=== Material shown ===
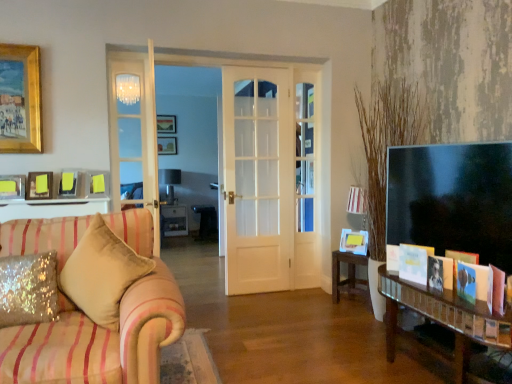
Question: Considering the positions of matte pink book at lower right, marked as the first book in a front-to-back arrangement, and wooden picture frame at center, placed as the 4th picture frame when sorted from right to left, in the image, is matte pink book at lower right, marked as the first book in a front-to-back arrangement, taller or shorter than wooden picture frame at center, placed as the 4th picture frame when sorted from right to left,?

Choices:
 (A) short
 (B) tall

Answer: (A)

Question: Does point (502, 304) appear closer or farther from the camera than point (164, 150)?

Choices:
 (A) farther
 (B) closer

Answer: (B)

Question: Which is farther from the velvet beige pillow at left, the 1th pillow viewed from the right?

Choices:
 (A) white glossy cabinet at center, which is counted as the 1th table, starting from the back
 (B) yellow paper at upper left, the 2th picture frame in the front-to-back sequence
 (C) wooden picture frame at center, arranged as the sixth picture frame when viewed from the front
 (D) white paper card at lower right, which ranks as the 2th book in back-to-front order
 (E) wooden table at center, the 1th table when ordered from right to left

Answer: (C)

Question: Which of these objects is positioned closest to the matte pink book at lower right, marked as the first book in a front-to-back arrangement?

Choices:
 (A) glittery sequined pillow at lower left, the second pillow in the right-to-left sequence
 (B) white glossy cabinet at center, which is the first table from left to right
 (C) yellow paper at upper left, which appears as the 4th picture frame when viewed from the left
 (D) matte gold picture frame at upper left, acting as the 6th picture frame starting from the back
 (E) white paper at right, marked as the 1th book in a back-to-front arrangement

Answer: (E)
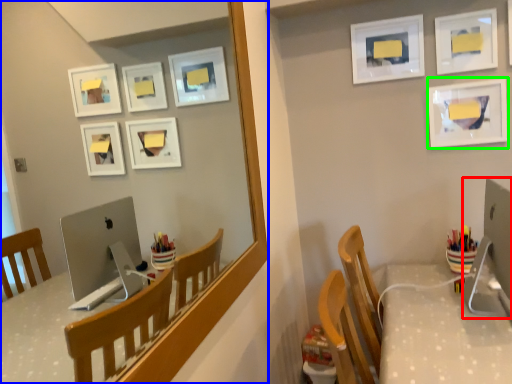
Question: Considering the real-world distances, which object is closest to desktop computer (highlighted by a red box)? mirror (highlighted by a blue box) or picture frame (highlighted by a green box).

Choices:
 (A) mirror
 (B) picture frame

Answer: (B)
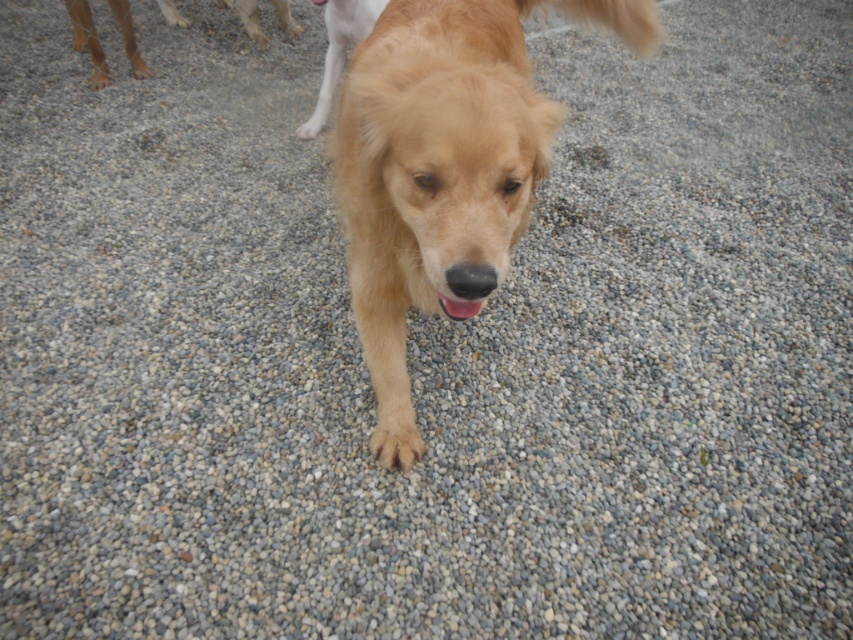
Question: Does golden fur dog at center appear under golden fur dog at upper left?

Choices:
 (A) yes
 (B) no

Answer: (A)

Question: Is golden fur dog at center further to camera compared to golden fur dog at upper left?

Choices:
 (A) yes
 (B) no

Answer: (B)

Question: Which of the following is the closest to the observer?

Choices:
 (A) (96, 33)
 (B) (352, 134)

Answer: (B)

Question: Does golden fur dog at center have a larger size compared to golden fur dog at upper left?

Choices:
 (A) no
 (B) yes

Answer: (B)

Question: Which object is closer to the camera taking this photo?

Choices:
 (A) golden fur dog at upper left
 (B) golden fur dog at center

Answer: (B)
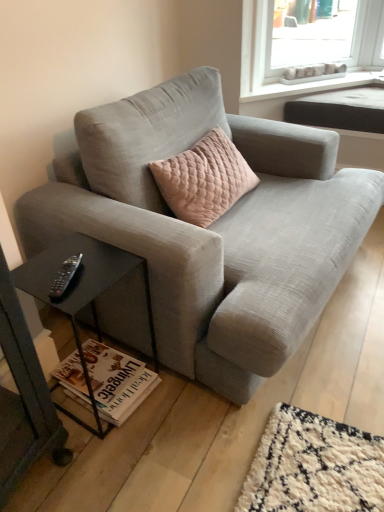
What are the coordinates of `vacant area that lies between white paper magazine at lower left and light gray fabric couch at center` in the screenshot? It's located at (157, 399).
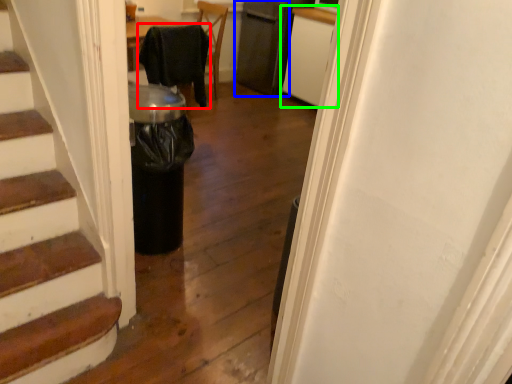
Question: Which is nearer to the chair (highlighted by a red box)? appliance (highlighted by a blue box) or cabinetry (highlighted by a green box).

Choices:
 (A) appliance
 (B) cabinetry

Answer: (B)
===
=== Material shown ===
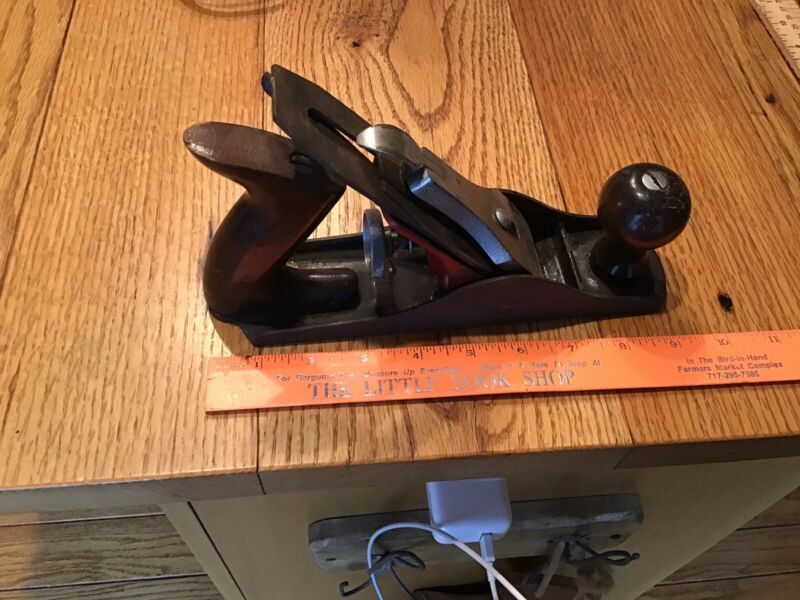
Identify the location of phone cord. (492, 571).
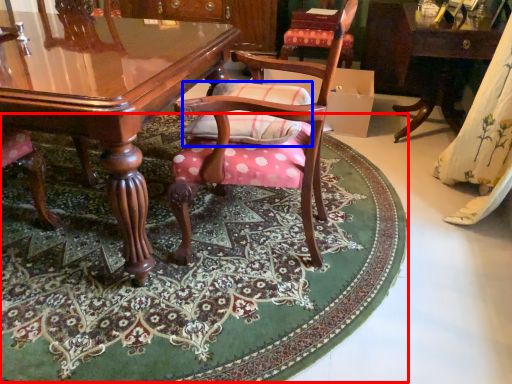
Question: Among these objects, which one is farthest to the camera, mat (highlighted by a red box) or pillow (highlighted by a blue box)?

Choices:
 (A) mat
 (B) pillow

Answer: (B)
===
**Task objective**.
List every line in the items above that contains the word "closest", copying each such line in full.

**Exercise solution**.
Question: Which of these objects is positioned closest to the matte pink book at lower right, marked as the first book in a front-to-back arrangement?
Question: Considering the real-world distances, which object is closest to desktop computer (highlighted by a red box)? mirror (highlighted by a blue box) or picture frame (highlighted by a green box).
Question: Which of the following is the closest to the observer?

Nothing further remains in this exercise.